*THE TASK*
Write out, word for word, every line in the data below from the one containing "grey brick A2:B2" to the one containing "black brick D1", both of them included.

+++ EXTRACTED RECORDS

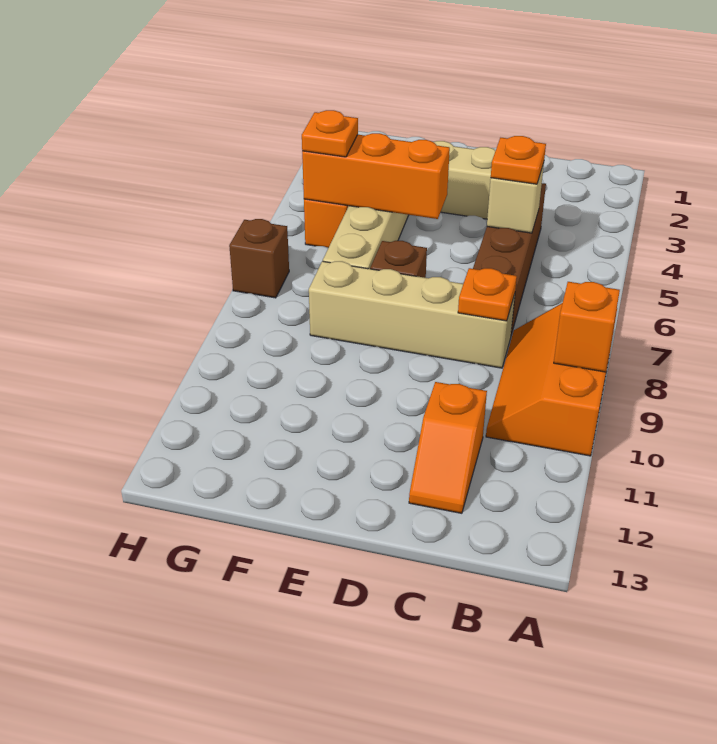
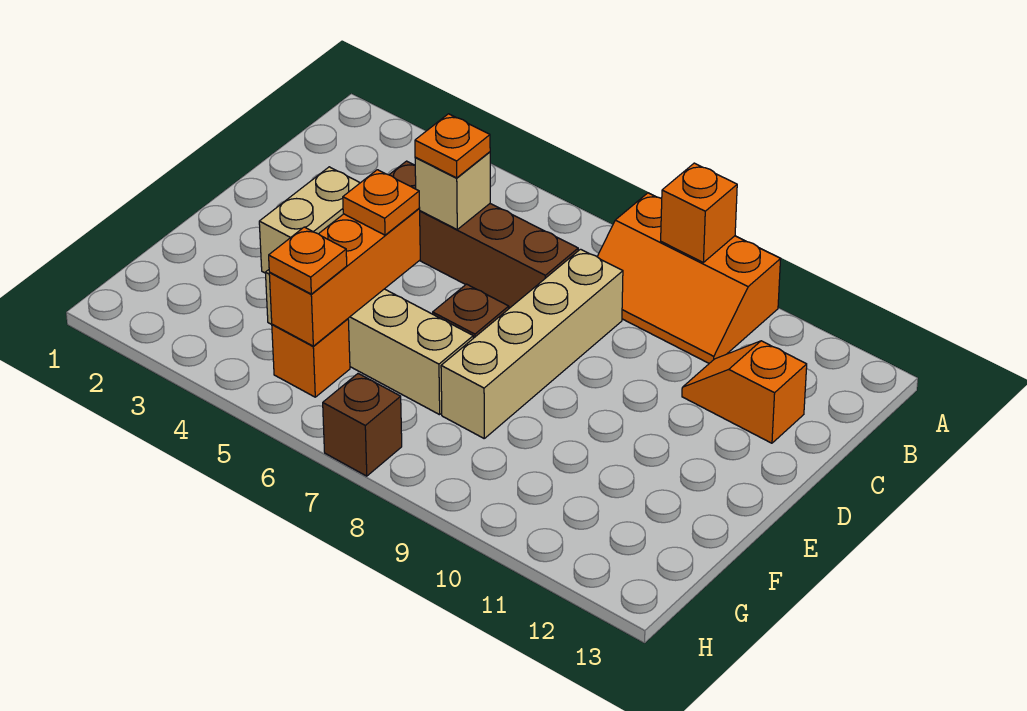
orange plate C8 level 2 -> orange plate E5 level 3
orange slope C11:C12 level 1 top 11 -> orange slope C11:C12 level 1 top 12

++++++
+++ EXTRACTED RECORDS

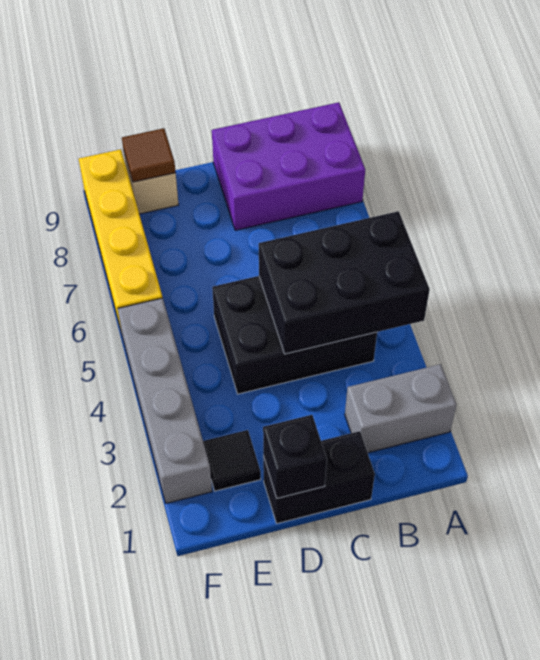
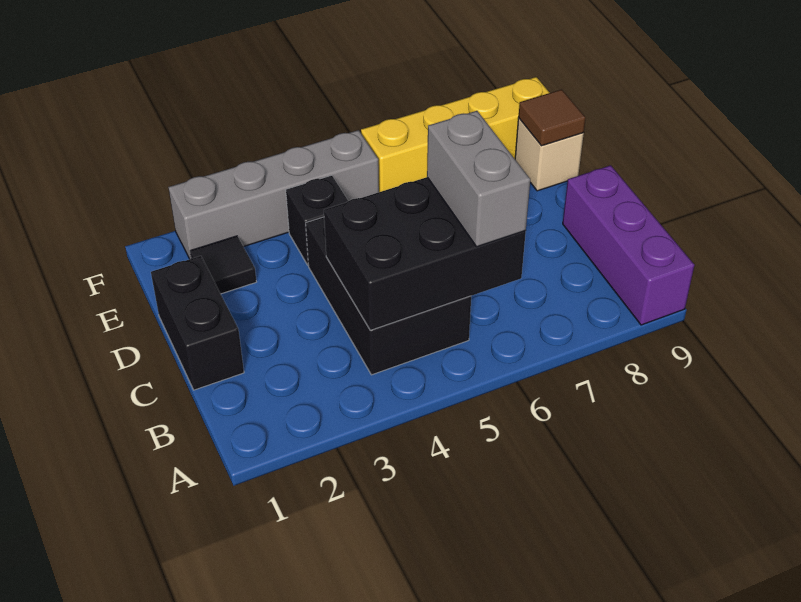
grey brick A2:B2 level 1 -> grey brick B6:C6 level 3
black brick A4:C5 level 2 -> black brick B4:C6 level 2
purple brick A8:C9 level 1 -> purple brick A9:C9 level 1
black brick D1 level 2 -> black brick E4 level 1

++++++

*SOLUTION FOR THIS TASK*
grey brick A2:B2 level 1 -> grey brick B6:C6 level 3
black brick A4:C5 level 2 -> black brick B4:C6 level 2
purple brick A8:C9 level 1 -> purple brick A9:C9 level 1
black brick D1 level 2 -> black brick E4 level 1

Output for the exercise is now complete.